━━━ Data under study

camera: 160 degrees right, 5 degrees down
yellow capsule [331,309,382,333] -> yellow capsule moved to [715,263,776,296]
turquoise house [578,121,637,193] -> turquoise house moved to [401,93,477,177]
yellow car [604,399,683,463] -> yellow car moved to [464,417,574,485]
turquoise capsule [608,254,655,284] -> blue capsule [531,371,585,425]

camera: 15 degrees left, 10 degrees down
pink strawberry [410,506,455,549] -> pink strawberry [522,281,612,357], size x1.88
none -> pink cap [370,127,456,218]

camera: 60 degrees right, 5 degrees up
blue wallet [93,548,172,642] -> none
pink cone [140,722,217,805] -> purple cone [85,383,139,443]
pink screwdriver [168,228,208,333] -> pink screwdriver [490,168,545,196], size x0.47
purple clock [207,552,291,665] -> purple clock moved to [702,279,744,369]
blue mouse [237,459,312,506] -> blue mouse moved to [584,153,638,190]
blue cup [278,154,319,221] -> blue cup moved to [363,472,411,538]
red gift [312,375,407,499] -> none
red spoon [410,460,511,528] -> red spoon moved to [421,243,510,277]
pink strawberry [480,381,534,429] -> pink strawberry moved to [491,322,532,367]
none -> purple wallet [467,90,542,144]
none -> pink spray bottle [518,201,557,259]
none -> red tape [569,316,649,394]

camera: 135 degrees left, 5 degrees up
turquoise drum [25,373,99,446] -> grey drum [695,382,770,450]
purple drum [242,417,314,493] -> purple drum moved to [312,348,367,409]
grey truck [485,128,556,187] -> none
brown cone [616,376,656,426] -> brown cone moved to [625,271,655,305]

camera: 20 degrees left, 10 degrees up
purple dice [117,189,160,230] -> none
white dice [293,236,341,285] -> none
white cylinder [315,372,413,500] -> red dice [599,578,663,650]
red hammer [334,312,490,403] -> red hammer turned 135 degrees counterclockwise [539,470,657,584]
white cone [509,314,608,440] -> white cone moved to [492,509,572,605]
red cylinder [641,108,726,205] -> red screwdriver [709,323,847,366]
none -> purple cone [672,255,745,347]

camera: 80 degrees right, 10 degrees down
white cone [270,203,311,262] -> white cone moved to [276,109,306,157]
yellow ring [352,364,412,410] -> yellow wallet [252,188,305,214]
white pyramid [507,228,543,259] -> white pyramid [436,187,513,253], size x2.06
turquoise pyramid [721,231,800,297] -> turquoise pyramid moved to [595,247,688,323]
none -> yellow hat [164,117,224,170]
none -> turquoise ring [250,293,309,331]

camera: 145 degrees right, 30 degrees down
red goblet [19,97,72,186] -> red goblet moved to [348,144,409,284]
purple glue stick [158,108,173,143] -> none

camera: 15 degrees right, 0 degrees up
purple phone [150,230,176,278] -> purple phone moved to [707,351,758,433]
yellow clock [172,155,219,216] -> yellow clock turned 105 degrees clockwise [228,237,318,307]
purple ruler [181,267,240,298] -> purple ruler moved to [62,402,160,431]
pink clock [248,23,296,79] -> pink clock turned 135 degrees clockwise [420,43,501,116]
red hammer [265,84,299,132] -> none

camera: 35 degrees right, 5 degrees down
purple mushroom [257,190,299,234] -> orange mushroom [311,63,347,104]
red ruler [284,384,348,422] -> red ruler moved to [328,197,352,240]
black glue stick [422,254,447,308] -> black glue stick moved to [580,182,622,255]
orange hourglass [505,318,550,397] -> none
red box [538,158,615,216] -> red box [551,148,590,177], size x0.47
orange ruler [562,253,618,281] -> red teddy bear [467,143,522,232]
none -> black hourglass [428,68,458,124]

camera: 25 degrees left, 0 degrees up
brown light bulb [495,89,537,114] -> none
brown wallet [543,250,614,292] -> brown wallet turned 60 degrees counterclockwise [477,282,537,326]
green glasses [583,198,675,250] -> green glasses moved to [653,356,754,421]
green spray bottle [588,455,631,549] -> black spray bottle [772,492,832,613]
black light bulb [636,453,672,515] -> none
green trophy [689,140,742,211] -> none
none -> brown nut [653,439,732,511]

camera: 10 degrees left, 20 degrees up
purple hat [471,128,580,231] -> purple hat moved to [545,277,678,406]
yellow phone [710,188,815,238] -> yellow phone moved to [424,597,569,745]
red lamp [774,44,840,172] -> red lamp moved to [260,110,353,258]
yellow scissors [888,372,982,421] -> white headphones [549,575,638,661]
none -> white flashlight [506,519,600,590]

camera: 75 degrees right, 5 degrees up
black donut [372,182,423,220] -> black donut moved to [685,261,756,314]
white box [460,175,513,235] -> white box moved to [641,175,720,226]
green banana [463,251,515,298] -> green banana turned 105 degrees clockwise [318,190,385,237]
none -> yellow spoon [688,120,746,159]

━━━━━━

Exercise description: Copy out every line in the entries above that holds "hammer".

Completed exercise:
red hammer [334,312,490,403] -> red hammer turned 135 degrees counterclockwise [539,470,657,584]
red hammer [265,84,299,132] -> none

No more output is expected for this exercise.